→ **REQUIREMENT**:
A single stretch of the material below is to be transcribed exactly, starting at the line with "blue semicircle at" and ending after the line with "orange rectangle: rotated 12".

→ **RECORDS PROVIDED**:
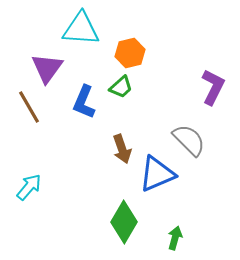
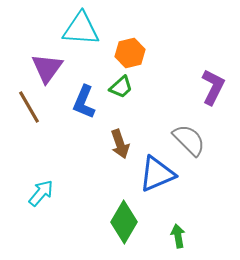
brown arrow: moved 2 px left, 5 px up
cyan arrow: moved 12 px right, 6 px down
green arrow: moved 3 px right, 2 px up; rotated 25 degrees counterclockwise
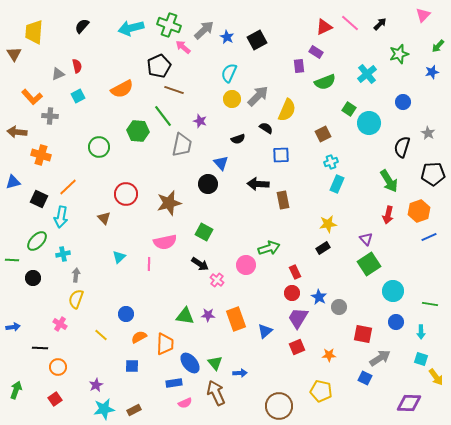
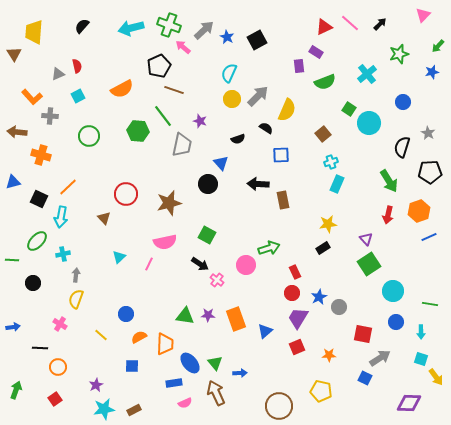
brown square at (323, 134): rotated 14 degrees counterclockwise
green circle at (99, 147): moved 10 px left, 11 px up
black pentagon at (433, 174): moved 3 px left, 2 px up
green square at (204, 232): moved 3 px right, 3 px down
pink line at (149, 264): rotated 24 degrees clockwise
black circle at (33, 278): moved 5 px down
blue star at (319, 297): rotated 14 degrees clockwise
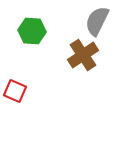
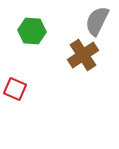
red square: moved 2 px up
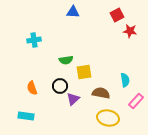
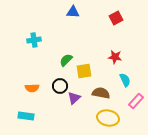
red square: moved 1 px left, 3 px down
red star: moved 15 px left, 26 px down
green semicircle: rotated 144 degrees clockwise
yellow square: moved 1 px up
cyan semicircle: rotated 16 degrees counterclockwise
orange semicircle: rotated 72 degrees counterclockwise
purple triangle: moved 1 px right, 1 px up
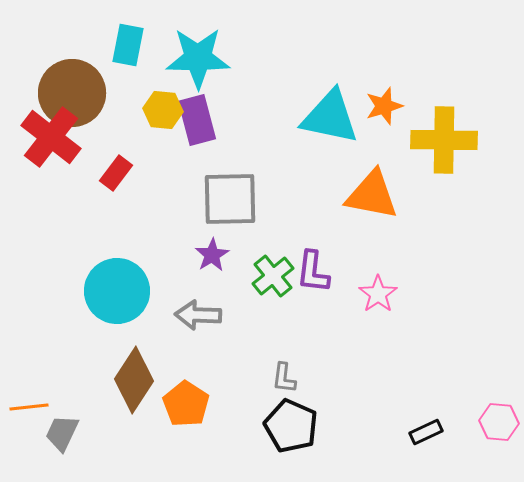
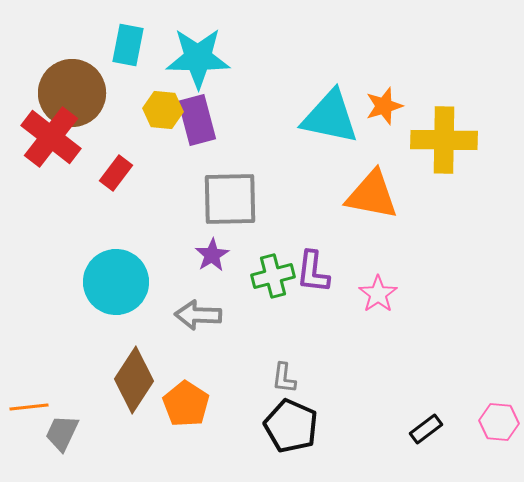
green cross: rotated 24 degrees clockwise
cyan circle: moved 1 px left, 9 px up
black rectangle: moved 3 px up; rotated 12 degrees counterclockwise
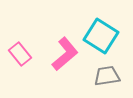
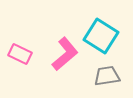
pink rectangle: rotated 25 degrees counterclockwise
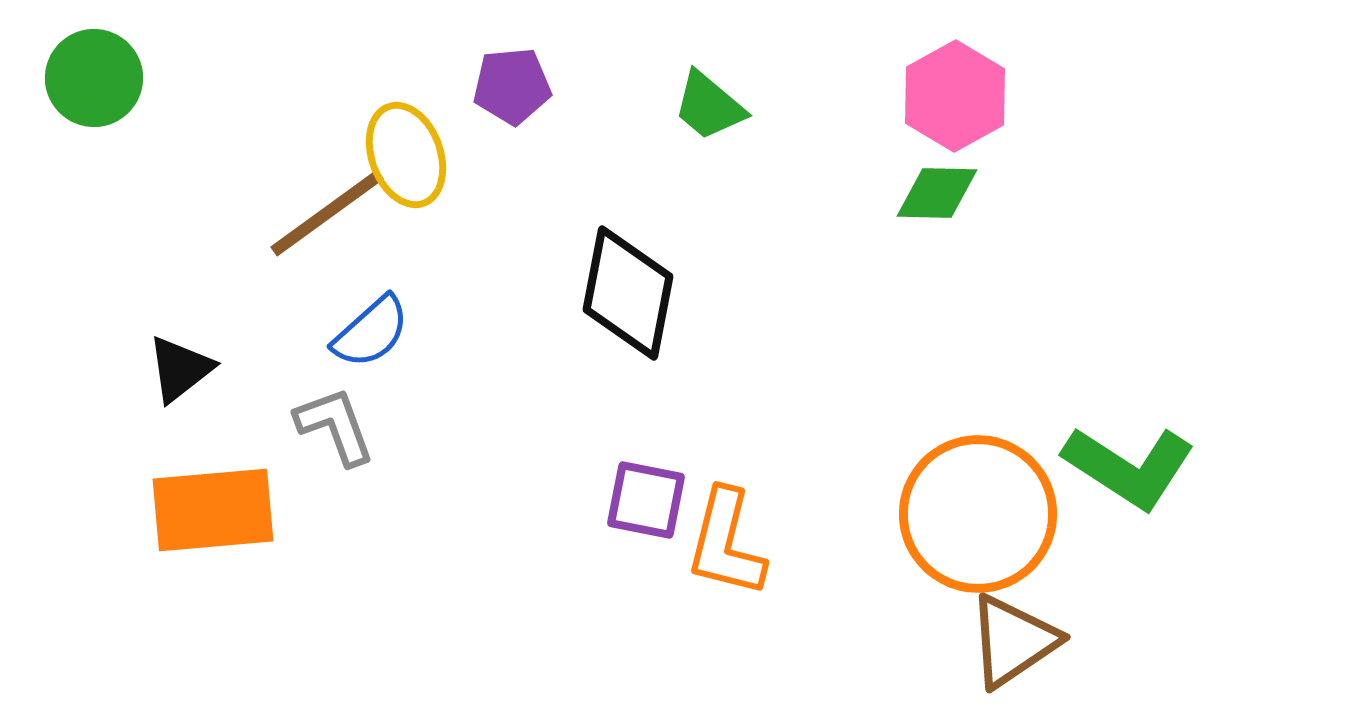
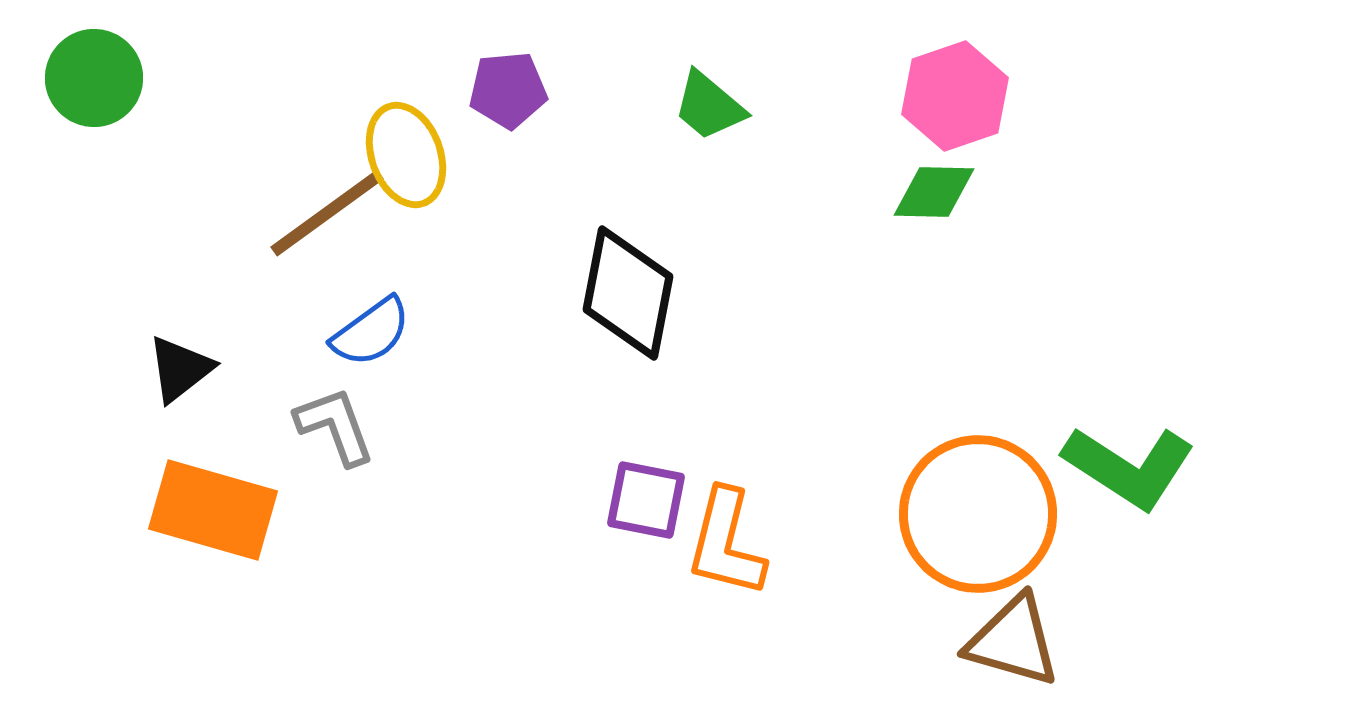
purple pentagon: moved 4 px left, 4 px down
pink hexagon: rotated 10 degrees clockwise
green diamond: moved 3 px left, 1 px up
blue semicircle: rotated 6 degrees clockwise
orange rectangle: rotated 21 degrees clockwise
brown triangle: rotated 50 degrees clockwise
...
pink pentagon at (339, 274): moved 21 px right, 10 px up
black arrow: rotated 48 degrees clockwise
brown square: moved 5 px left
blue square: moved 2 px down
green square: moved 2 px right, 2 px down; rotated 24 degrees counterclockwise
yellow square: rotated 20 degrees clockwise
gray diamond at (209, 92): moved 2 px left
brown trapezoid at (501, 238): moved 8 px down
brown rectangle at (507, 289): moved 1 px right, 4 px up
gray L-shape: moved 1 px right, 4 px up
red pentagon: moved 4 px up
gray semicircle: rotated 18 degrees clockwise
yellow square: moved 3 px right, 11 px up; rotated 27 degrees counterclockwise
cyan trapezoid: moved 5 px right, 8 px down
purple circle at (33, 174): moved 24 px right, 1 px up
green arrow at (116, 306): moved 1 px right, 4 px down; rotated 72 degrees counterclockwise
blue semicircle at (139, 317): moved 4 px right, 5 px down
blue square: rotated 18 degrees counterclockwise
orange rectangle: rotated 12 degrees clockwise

→ **ANSWER TO THIS EXERCISE**:
blue semicircle at (139, 317): moved 4 px right, 5 px down
blue square: rotated 18 degrees counterclockwise
orange rectangle: rotated 12 degrees clockwise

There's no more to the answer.